[[ PROVIDED INFORMATION, beginning ]]

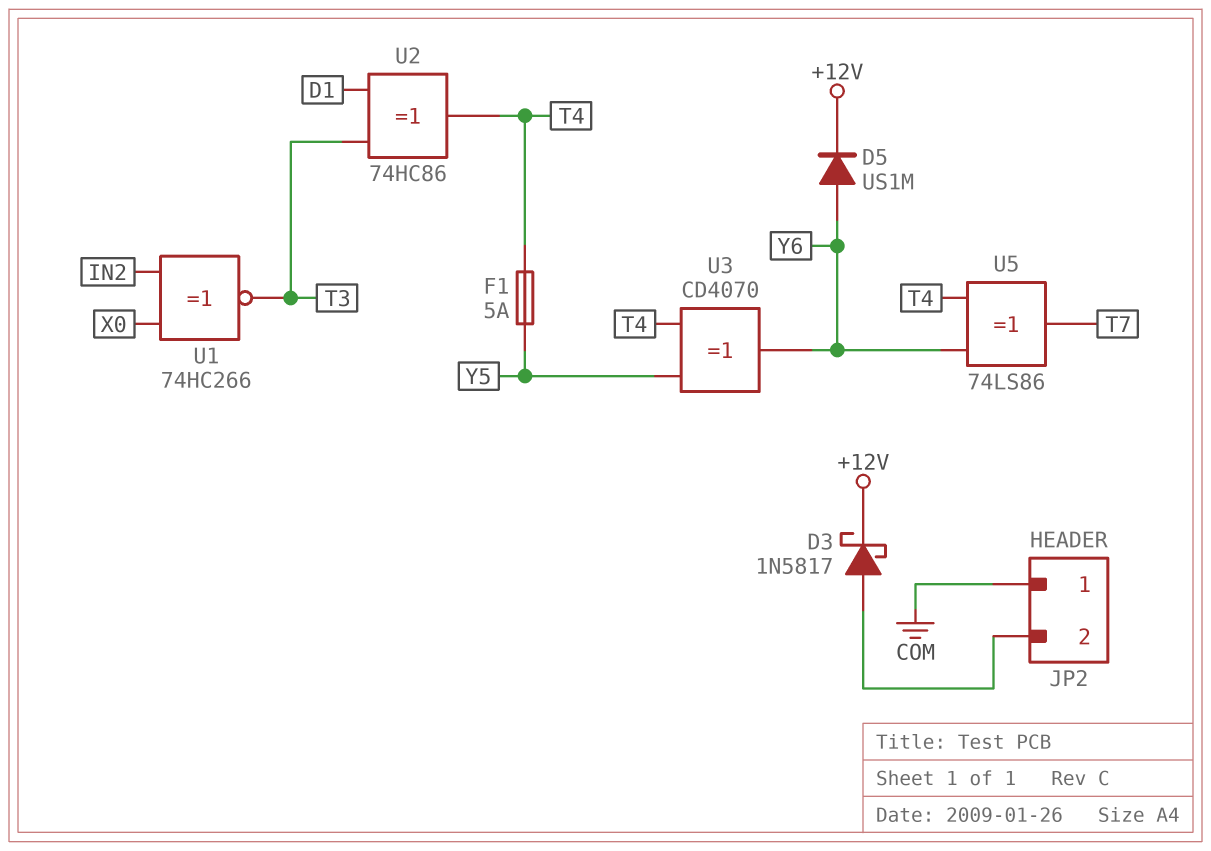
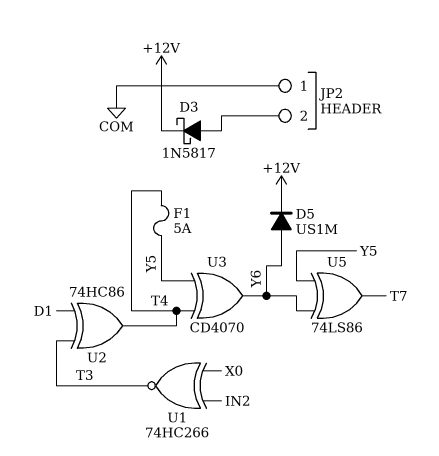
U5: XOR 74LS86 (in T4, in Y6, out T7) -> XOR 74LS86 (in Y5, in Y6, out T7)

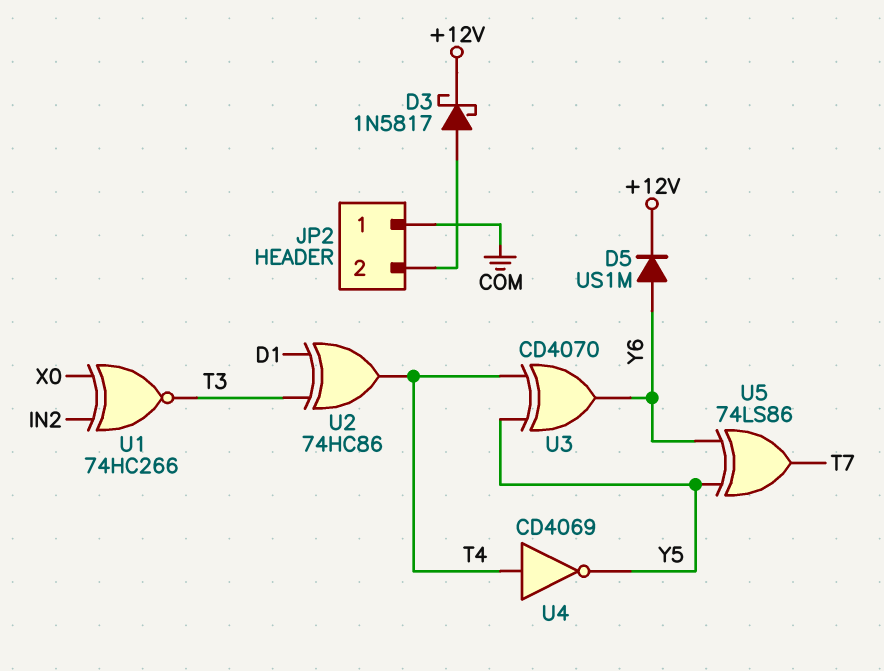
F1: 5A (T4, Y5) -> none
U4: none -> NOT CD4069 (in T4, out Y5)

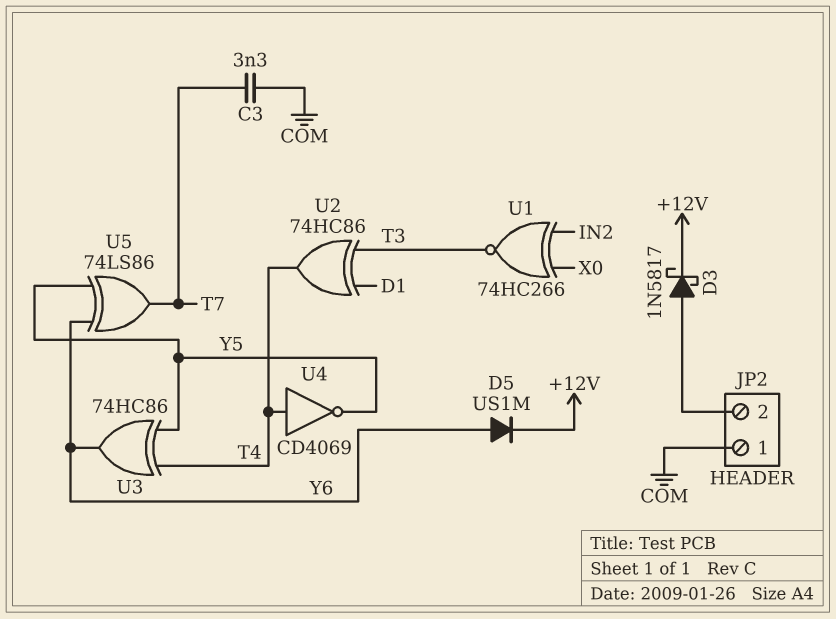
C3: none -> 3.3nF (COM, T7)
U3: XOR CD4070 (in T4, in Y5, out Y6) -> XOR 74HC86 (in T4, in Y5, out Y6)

[[ PROVIDED INFORMATION, end ]]

> _ACTIVITY_
Output all the records above exactly, but without their images.

> _SOLUTION BELOW_
U5: XOR 74LS86 (in T4, in Y6, out T7) -> XOR 74LS86 (in Y5, in Y6, out T7)

F1: 5A (T4, Y5) -> none
U4: none -> NOT CD4069 (in T4, out Y5)

C3: none -> 3.3nF (COM, T7)
U3: XOR CD4070 (in T4, in Y5, out Y6) -> XOR 74HC86 (in T4, in Y5, out Y6)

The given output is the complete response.